— Problem —
Only one stretch of the records below is wanted: the lines from the one holding "red light bulb: 1 -> 0" through the one holding "purple heart: 2 -> 3". Return it exactly, both ends included.

*** Input data

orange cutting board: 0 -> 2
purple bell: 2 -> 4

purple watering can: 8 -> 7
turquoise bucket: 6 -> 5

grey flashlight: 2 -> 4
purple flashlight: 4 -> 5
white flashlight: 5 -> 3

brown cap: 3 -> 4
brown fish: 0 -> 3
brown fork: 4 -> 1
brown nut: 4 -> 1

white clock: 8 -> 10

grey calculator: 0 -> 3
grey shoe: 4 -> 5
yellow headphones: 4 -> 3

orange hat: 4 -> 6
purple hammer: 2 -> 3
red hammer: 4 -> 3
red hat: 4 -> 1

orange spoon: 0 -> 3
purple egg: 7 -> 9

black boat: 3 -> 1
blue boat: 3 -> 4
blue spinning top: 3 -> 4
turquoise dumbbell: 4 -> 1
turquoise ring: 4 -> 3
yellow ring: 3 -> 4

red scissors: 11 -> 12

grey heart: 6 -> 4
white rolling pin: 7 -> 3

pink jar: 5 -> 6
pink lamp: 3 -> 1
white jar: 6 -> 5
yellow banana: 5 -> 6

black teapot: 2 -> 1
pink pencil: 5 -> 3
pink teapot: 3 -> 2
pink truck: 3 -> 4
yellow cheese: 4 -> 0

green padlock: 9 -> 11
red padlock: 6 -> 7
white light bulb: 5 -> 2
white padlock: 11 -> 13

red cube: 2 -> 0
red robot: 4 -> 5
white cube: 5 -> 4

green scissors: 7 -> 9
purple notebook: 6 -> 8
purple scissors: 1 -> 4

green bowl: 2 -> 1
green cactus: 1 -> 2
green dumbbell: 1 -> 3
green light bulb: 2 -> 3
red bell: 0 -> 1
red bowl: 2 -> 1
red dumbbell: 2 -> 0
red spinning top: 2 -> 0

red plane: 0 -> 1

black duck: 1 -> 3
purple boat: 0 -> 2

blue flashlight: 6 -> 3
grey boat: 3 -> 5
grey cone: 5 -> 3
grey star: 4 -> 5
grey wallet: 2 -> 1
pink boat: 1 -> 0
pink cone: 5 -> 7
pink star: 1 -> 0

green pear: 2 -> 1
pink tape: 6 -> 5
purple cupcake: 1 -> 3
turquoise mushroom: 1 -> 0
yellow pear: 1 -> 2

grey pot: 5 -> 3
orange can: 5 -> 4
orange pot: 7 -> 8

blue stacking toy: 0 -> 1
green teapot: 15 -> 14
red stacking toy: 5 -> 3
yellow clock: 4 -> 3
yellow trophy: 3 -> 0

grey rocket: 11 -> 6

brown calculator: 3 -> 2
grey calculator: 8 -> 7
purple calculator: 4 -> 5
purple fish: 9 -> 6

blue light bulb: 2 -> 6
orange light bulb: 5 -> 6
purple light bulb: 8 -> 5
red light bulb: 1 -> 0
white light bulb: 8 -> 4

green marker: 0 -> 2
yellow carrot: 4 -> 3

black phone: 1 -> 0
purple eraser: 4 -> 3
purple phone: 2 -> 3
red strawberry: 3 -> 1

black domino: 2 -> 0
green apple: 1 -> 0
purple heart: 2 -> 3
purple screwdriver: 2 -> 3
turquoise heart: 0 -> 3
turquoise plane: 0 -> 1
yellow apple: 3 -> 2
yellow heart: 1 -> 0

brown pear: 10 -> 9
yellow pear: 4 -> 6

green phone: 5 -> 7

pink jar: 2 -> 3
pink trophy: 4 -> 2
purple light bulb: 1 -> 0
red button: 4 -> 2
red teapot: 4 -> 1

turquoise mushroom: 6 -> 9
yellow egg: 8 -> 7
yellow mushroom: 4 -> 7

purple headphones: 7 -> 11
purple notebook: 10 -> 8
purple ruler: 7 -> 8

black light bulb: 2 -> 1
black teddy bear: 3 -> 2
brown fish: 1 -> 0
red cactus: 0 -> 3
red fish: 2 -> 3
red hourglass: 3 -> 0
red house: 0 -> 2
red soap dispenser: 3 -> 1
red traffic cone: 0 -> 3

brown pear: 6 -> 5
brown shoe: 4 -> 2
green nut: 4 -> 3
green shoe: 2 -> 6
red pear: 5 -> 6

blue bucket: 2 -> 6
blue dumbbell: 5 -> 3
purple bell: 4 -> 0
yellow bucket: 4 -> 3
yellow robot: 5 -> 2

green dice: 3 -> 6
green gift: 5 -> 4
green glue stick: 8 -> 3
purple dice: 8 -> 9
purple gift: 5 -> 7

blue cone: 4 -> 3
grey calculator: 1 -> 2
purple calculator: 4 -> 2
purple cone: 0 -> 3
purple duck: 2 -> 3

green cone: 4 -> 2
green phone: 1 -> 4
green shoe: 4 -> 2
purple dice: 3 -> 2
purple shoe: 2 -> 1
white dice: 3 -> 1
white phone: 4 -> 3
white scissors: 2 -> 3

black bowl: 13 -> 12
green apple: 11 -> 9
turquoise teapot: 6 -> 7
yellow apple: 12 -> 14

******

— Exercise response —
red light bulb: 1 -> 0
white light bulb: 8 -> 4

green marker: 0 -> 2
yellow carrot: 4 -> 3

black phone: 1 -> 0
purple eraser: 4 -> 3
purple phone: 2 -> 3
red strawberry: 3 -> 1

black domino: 2 -> 0
green apple: 1 -> 0
purple heart: 2 -> 3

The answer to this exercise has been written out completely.